PROBLEM TO SOLVE:
Give the lines again exactly as they appear below, from the line with "C2: none -> 100nF (GND, VDD)" to the line with "R6: 1k (U1/SCL, VDD) -> 4.7k (U1/SCL, VDD)", both included, and only those lines. Leave every picture out.

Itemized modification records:
● ● ● ● ●
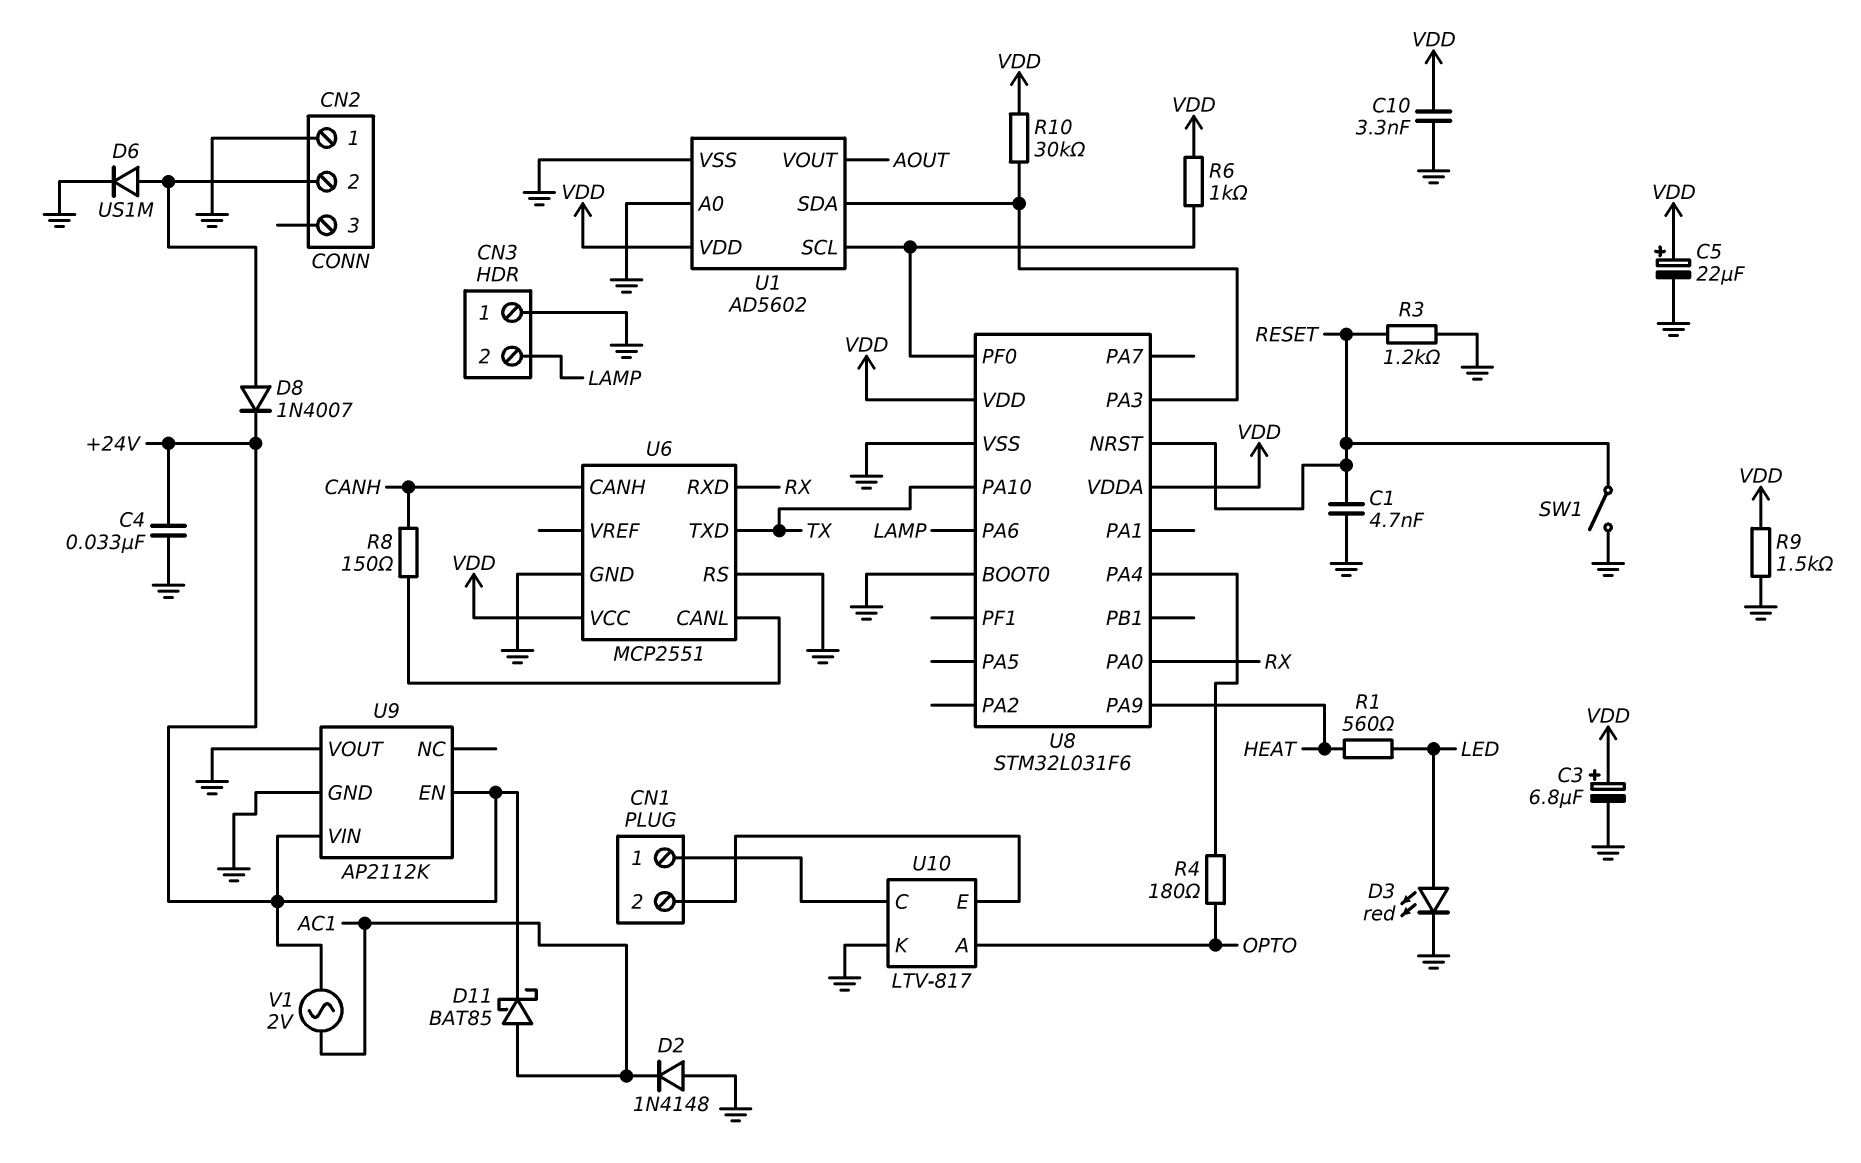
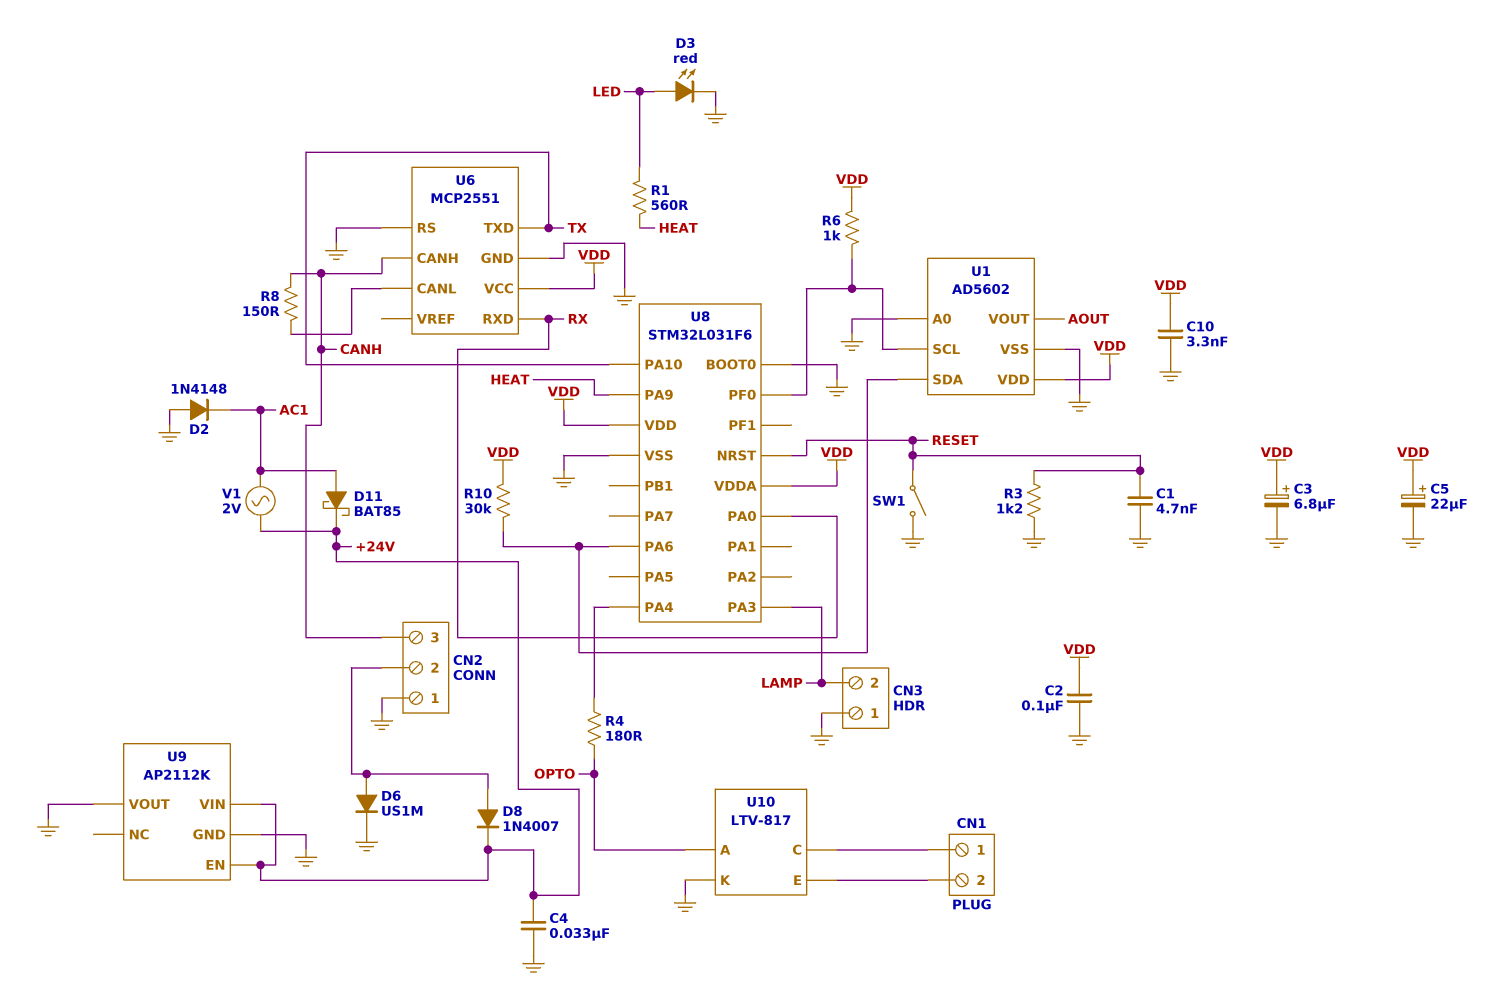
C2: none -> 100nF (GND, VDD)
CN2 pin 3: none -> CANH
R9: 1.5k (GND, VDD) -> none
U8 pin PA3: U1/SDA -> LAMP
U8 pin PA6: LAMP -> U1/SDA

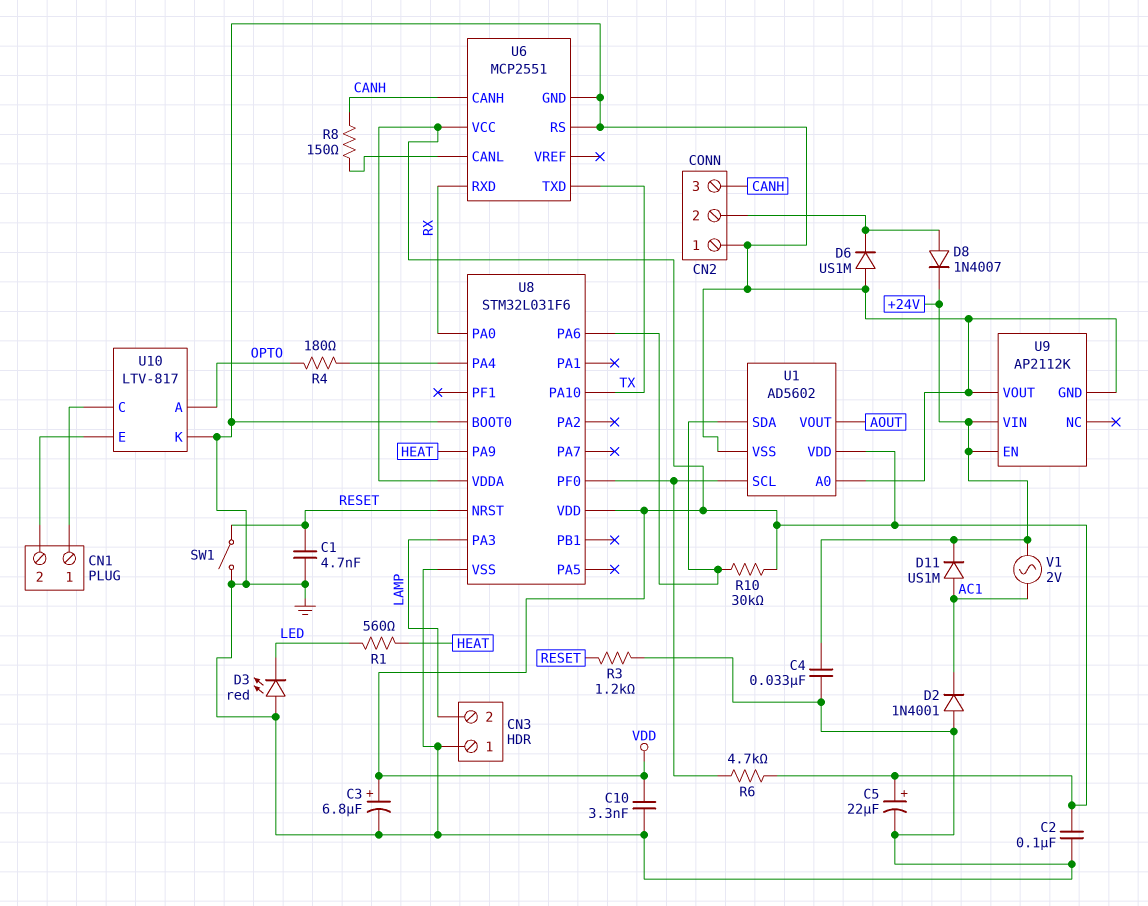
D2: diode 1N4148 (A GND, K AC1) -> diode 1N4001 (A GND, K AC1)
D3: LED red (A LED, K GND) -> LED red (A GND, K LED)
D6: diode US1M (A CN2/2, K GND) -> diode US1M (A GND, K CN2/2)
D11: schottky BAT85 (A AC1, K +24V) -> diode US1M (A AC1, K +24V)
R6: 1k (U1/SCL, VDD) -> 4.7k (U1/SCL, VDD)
● ● ● ● ●
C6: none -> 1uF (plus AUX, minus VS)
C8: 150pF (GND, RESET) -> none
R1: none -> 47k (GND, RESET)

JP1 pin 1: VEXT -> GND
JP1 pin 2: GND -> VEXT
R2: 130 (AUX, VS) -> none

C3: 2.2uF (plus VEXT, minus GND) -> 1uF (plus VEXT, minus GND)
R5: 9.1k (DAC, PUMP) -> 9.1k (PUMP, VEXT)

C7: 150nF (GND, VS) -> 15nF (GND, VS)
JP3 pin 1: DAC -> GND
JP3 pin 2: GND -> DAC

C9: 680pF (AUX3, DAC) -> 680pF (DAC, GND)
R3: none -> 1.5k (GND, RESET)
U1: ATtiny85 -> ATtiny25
● ● ● ● ●
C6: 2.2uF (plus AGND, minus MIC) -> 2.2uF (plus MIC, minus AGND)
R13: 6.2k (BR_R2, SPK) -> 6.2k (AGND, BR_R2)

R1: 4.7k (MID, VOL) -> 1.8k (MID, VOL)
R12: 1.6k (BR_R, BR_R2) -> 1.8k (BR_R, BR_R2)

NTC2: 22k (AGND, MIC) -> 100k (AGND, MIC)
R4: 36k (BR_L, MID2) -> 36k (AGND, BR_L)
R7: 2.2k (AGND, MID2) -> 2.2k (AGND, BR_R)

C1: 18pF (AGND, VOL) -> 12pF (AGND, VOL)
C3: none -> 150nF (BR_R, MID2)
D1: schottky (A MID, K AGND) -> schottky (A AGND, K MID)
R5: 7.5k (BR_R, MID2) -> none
● ● ● ● ●
ANSWER FOR THIS EXERCISE:
C2: none -> 100nF (GND, VDD)
CN2 pin 3: none -> CANH
R9: 1.5k (GND, VDD) -> none
U8 pin PA3: U1/SDA -> LAMP
U8 pin PA6: LAMP -> U1/SDA

D2: diode 1N4148 (A GND, K AC1) -> diode 1N4001 (A GND, K AC1)
D3: LED red (A LED, K GND) -> LED red (A GND, K LED)
D6: diode US1M (A CN2/2, K GND) -> diode US1M (A GND, K CN2/2)
D11: schottky BAT85 (A AC1, K +24V) -> diode US1M (A AC1, K +24V)
R6: 1k (U1/SCL, VDD) -> 4.7k (U1/SCL, VDD)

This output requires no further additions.